- Opening Delimiter -
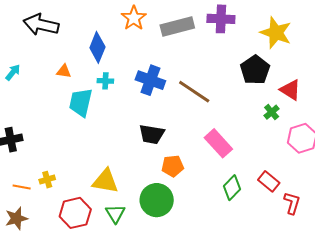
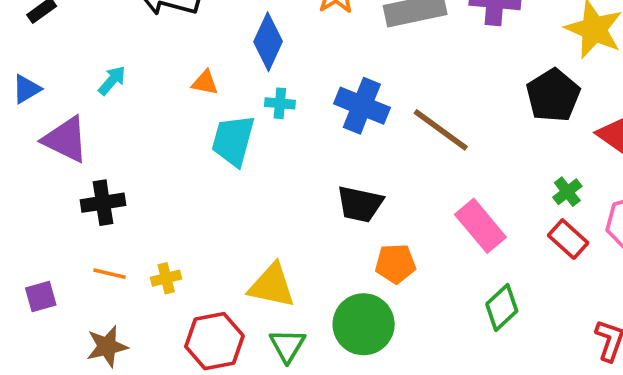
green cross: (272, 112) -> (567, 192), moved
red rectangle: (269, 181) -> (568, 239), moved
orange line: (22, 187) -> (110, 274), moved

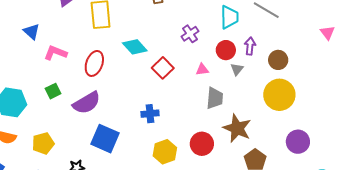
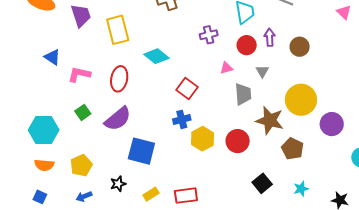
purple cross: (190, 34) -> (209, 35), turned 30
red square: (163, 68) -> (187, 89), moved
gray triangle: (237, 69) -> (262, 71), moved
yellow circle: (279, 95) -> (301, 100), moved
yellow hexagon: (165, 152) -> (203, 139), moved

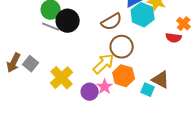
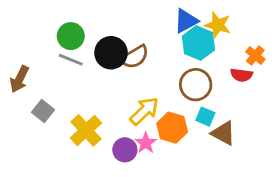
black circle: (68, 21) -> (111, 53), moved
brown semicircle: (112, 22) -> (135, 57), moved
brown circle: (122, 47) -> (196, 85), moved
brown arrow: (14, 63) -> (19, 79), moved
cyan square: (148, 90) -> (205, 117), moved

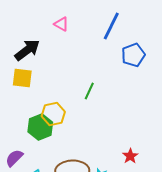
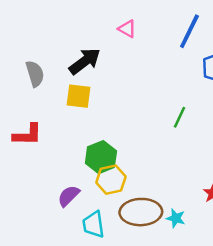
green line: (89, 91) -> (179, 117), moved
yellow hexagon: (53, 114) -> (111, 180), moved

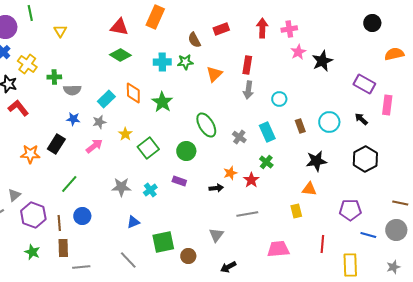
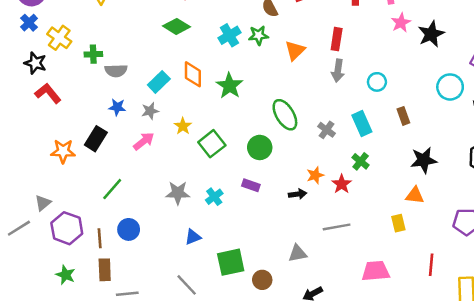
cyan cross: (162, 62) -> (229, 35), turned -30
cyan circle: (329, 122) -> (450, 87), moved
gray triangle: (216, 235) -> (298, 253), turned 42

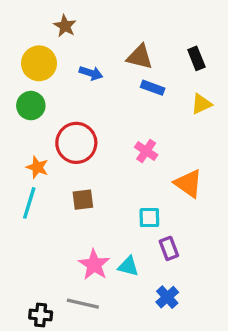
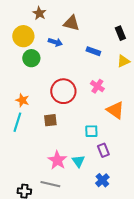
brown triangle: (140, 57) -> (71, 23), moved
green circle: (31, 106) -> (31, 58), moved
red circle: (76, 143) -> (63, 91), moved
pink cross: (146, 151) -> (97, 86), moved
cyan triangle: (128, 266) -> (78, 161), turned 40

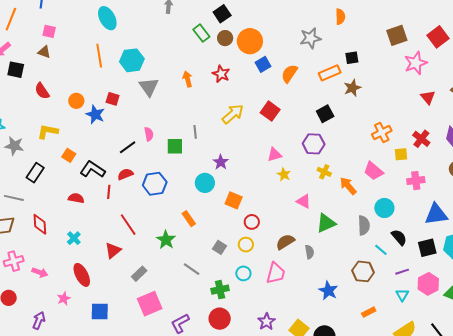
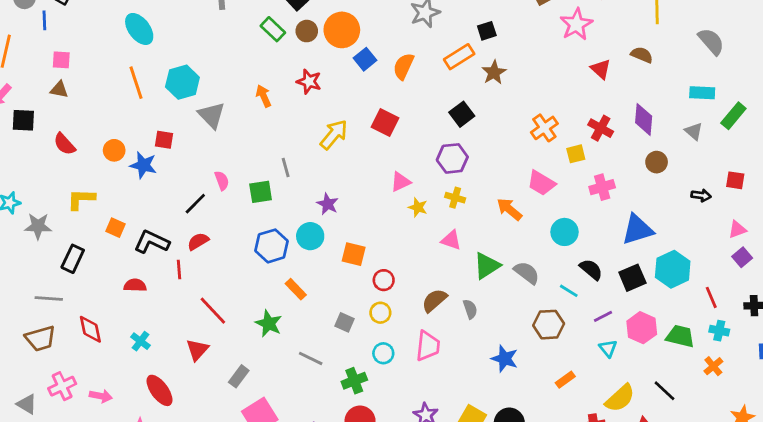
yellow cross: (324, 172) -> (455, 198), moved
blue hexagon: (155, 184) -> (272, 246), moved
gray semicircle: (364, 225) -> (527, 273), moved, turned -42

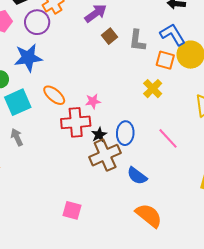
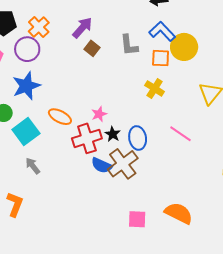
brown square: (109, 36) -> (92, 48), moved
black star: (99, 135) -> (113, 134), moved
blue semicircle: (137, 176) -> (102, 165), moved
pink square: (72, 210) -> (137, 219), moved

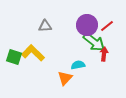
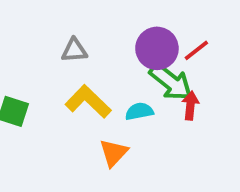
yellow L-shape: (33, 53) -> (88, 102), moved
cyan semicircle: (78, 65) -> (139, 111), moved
- Closing Delimiter -
- Opening Delimiter -
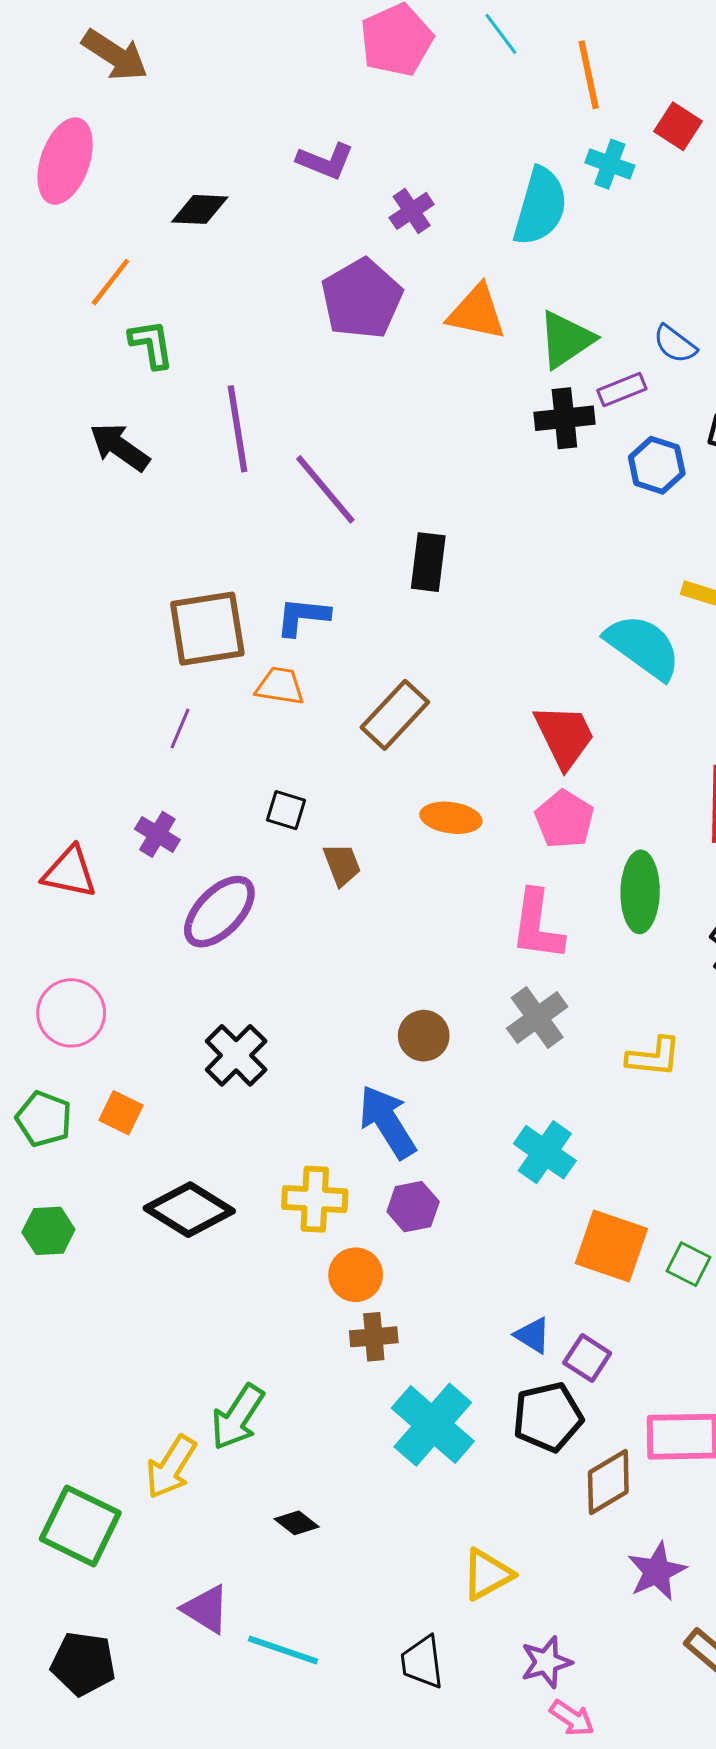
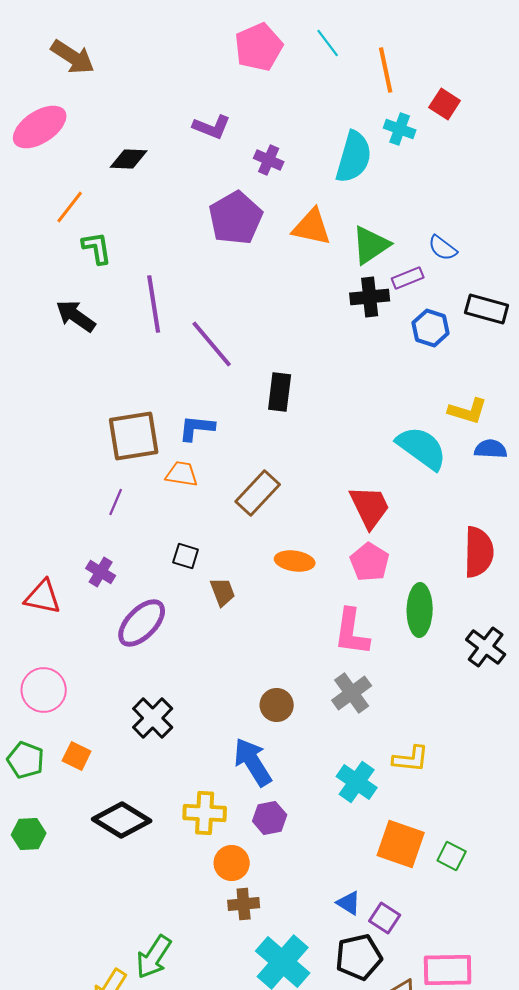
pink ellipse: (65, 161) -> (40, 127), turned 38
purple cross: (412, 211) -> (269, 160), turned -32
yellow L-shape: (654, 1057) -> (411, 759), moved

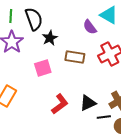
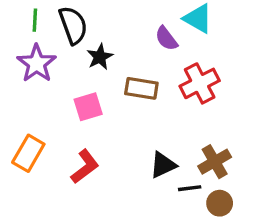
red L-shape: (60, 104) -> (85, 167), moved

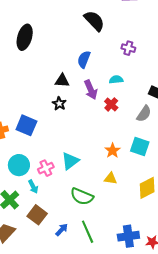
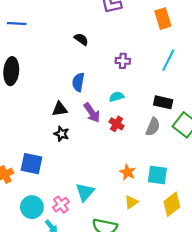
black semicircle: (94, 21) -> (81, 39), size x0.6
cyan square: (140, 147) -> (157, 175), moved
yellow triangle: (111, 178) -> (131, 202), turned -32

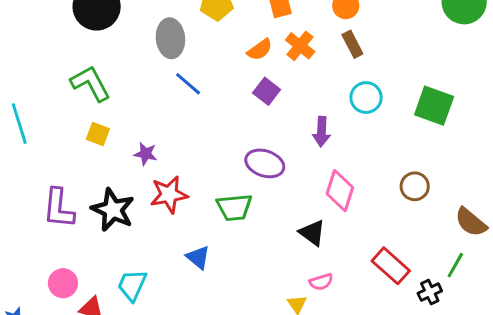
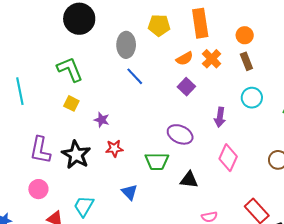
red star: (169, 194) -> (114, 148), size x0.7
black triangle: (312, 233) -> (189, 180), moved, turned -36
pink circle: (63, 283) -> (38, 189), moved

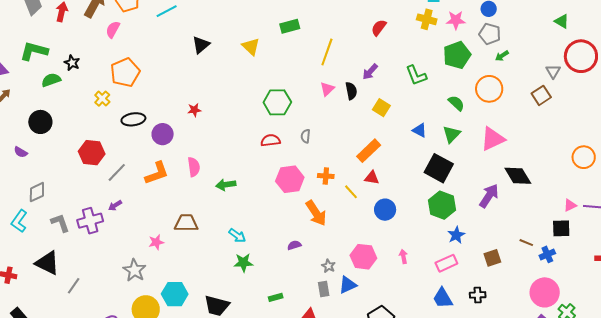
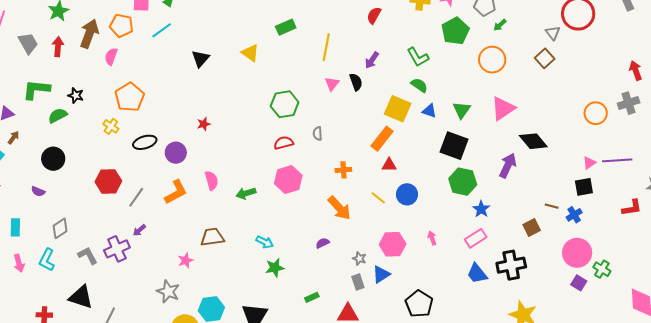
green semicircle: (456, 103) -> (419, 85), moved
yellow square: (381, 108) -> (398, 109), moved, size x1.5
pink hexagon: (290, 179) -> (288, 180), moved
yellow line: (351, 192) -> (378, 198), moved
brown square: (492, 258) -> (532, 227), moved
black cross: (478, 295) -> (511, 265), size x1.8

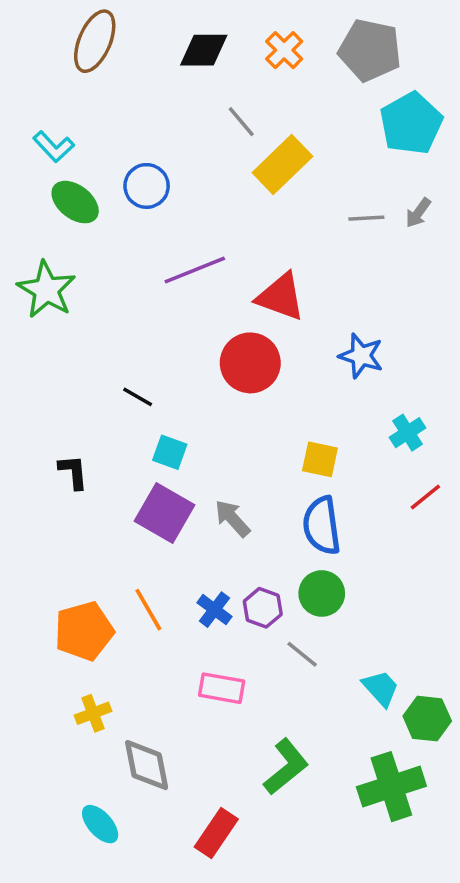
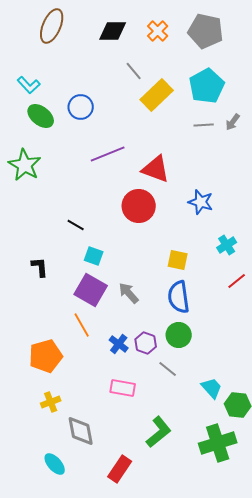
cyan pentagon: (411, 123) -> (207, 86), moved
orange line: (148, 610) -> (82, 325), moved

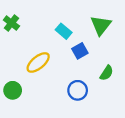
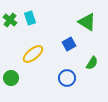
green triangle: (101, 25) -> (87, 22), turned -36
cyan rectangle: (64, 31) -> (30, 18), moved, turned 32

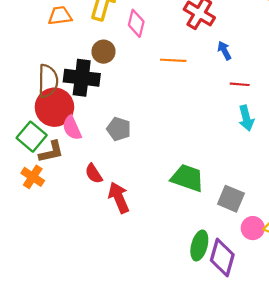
- Closing Delimiter -
REQUIRED WORK: Would you please reproduce the entries above, starting at the line with "yellow circle: (279, 95) -> (301, 100), moved" and stopping after the line with "cyan semicircle: (78, 65)"? Omit any pictures.

RESULT:
yellow circle: (279, 95) -> (301, 100), moved
yellow hexagon: (165, 152) -> (203, 139), moved

black circle: (68, 21) -> (111, 53), moved
brown semicircle: (112, 22) -> (135, 57), moved
brown circle: (122, 47) -> (196, 85), moved
brown arrow: (14, 63) -> (19, 79), moved
cyan square: (148, 90) -> (205, 117), moved

green line: (89, 91) -> (179, 117), moved
yellow hexagon: (53, 114) -> (111, 180), moved

cyan cross: (162, 62) -> (229, 35), turned -30
cyan circle: (329, 122) -> (450, 87), moved
gray triangle: (216, 235) -> (298, 253), turned 42

brown triangle: (140, 57) -> (71, 23), moved
green circle: (31, 106) -> (31, 58), moved
red circle: (76, 143) -> (63, 91), moved
pink cross: (146, 151) -> (97, 86), moved
cyan triangle: (128, 266) -> (78, 161), turned 40

yellow cross: (324, 172) -> (455, 198), moved
blue hexagon: (155, 184) -> (272, 246), moved
gray semicircle: (364, 225) -> (527, 273), moved, turned -42

brown square: (109, 36) -> (92, 48), moved
black star: (99, 135) -> (113, 134), moved
blue semicircle: (137, 176) -> (102, 165), moved
pink square: (72, 210) -> (137, 219), moved

yellow L-shape: (33, 53) -> (88, 102), moved
cyan semicircle: (78, 65) -> (139, 111), moved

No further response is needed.